— Written task —
From the line with "lime 2x3 brick" through the line with "lime 1x1 cone [212,187,255,246]", inclusive, return each line of the data below exactly and leave the rest out.

— Data provided —
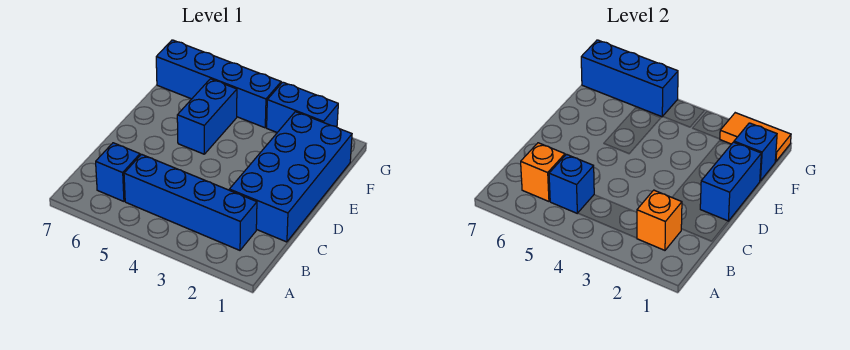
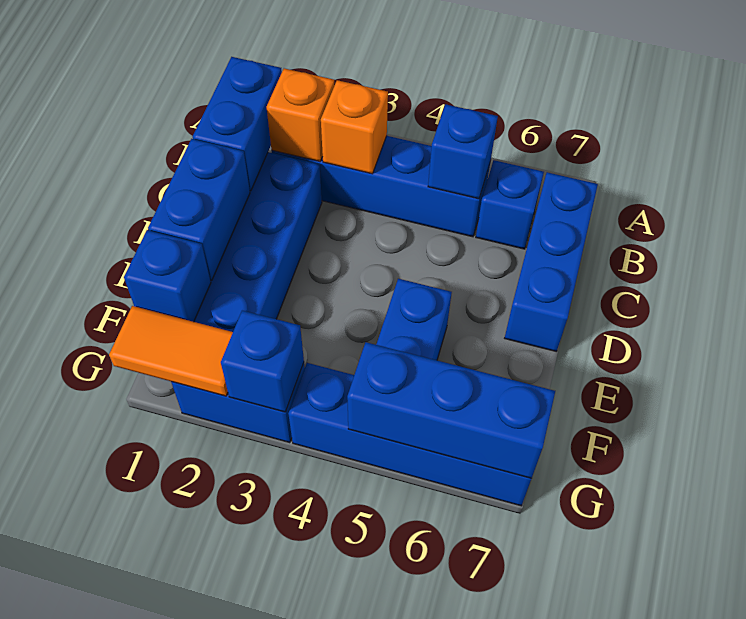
none -> blue 1x2 brick [193,57,282,191]
orange 1x1 brick [521,143,565,201] -> orange 1x1 brick moved to [321,80,388,174]
none -> blue 1x3 brick [505,172,598,351]
none -> blue 1x1 brick [221,311,304,412]

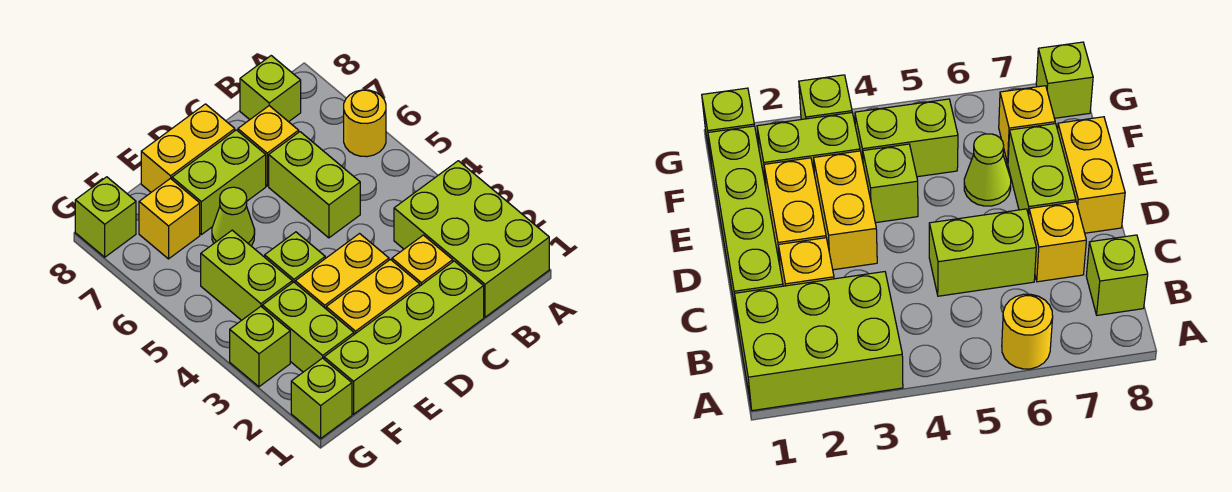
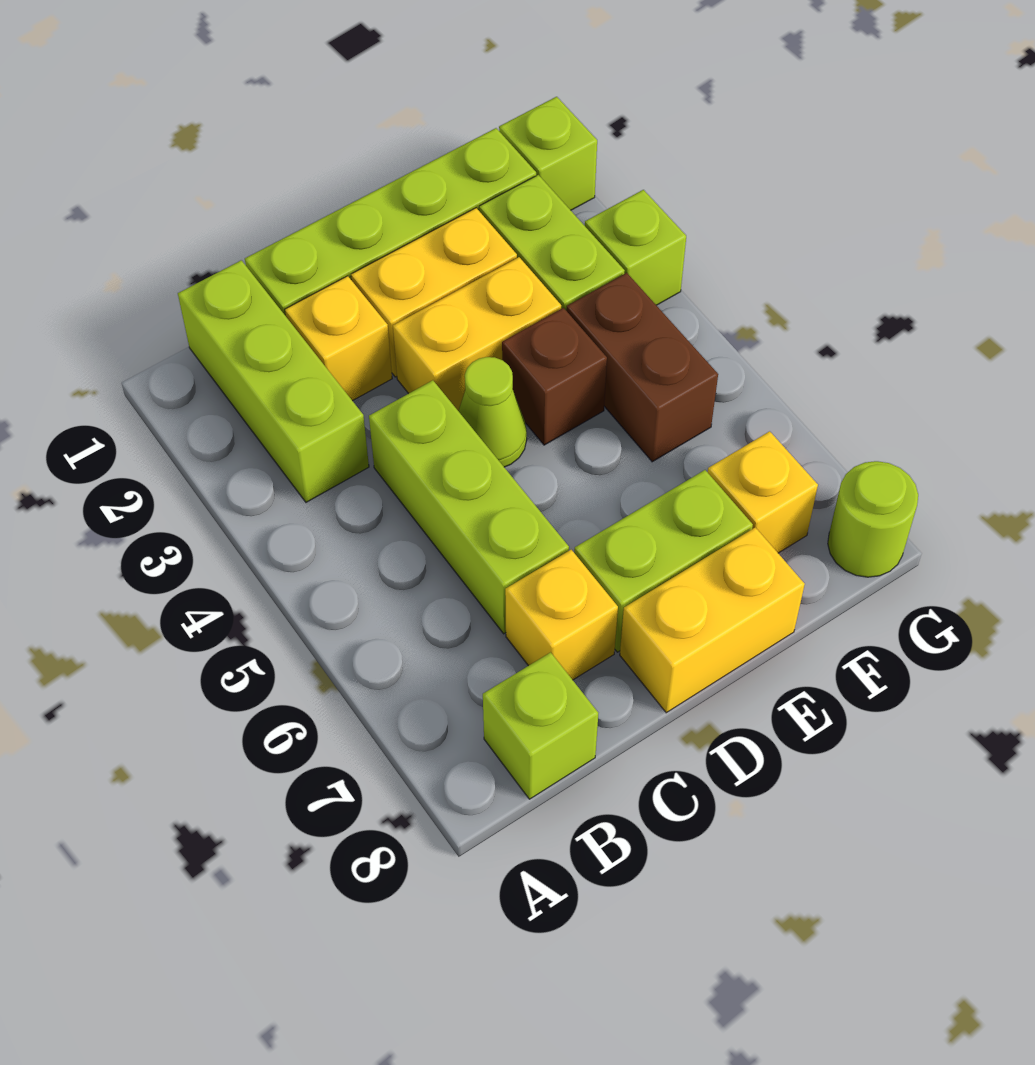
lime 2x3 brick [394,161,549,317] -> lime 1x3 brick [178,260,369,502]
yellow 1x1 round brick [344,90,386,157] -> none
lime 1x2 brick [269,132,360,238] -> lime 1x3 brick [369,380,569,634]
lime 1x1 brick [265,232,325,283] -> brown 1x1 brick [502,308,607,445]
lime 1x1 cone [212,187,255,246] -> lime 1x1 cone moved to [458,357,527,467]
lime 1x2 brick [201,230,292,320] -> brown 1x2 brick [566,273,718,462]
lime 1x1 brick [75,177,136,257] -> lime 1x1 round brick [828,461,918,577]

— The answer —
lime 2x3 brick [394,161,549,317] -> lime 1x3 brick [178,260,369,502]
yellow 1x1 round brick [344,90,386,157] -> none
lime 1x2 brick [269,132,360,238] -> lime 1x3 brick [369,380,569,634]
lime 1x1 brick [265,232,325,283] -> brown 1x1 brick [502,308,607,445]
lime 1x1 cone [212,187,255,246] -> lime 1x1 cone moved to [458,357,527,467]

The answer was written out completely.